## DATA TO USE
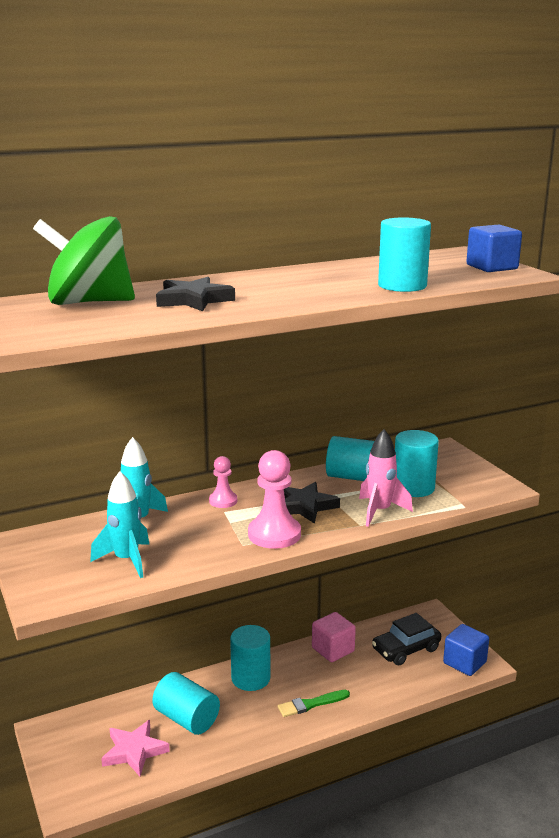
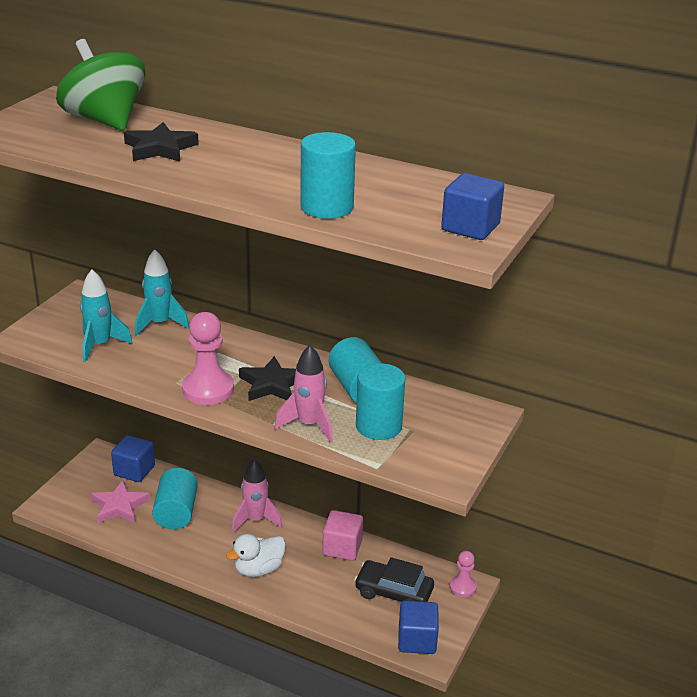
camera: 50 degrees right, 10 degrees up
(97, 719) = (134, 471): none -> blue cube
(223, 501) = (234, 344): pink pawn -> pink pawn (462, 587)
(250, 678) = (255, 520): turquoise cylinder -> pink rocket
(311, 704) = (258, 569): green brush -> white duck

## EXERCISE
If a line in the listing contains the string "pink", copy it.

## ANSWER SPACE
(223, 501) = (234, 344): pink pawn -> pink pawn (462, 587)
(250, 678) = (255, 520): turquoise cylinder -> pink rocket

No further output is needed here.